--- Exercise materials Enclosed Below ---

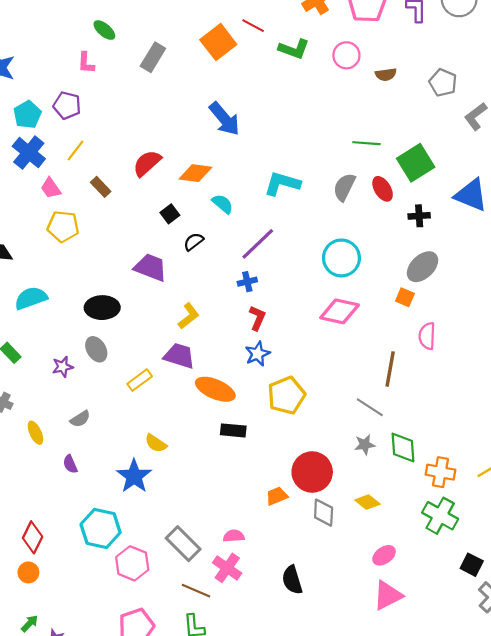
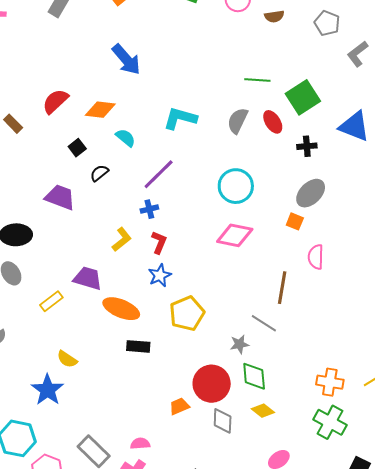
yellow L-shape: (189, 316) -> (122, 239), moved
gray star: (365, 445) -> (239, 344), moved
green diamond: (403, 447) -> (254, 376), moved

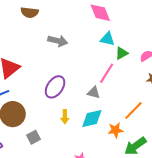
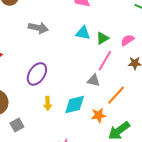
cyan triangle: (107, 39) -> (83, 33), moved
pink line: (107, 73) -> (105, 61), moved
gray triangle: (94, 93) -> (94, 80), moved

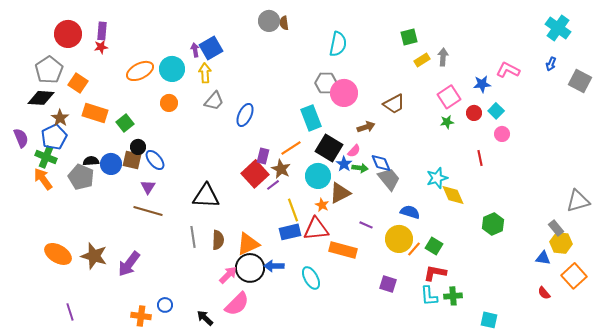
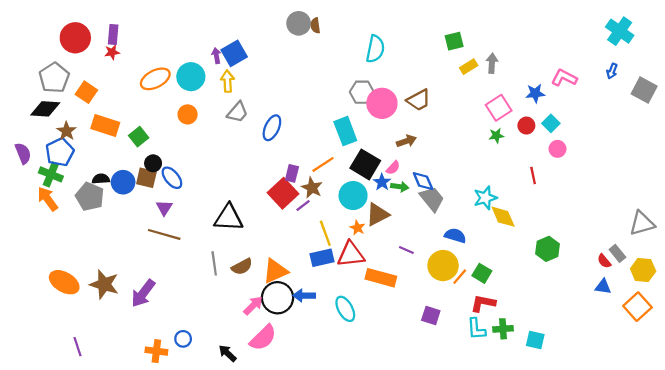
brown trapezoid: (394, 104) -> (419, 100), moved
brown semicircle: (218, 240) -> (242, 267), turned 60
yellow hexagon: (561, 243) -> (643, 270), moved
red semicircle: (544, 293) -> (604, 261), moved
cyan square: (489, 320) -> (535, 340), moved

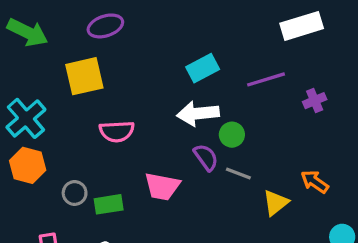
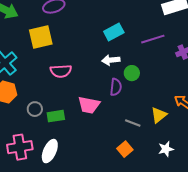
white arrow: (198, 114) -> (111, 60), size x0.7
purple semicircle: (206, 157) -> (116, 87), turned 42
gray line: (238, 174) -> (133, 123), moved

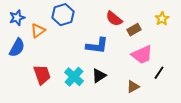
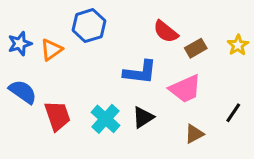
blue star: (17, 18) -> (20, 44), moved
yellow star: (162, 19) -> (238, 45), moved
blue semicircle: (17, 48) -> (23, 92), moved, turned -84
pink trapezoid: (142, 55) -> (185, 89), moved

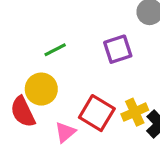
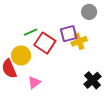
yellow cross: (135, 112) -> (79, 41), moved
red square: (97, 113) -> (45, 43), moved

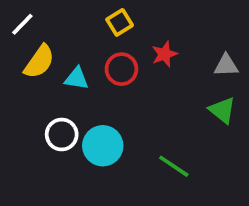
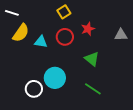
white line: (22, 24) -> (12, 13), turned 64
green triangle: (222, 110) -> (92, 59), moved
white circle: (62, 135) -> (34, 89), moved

--- End of Enclosed Exercise materials ---

- Problem to solve -
Return all of the entries exactly as written, but drop any pictures they hold.

- Expected output -
yellow L-shape: (189, 316) -> (122, 239), moved
gray star: (365, 445) -> (239, 344), moved
green diamond: (403, 447) -> (254, 376), moved

cyan triangle: (107, 39) -> (83, 33), moved
pink line: (107, 73) -> (105, 61), moved
gray triangle: (94, 93) -> (94, 80), moved

brown trapezoid: (394, 104) -> (419, 100), moved
brown semicircle: (218, 240) -> (242, 267), turned 60
yellow hexagon: (561, 243) -> (643, 270), moved
red semicircle: (544, 293) -> (604, 261), moved
cyan square: (489, 320) -> (535, 340), moved

white arrow: (198, 114) -> (111, 60), size x0.7
purple semicircle: (206, 157) -> (116, 87), turned 42
gray line: (238, 174) -> (133, 123), moved

blue star: (17, 18) -> (20, 44), moved
yellow star: (162, 19) -> (238, 45), moved
blue semicircle: (17, 48) -> (23, 92), moved, turned -84
pink trapezoid: (142, 55) -> (185, 89), moved

yellow cross: (135, 112) -> (79, 41), moved
red square: (97, 113) -> (45, 43), moved

white line: (22, 24) -> (12, 13), turned 64
green triangle: (222, 110) -> (92, 59), moved
white circle: (62, 135) -> (34, 89), moved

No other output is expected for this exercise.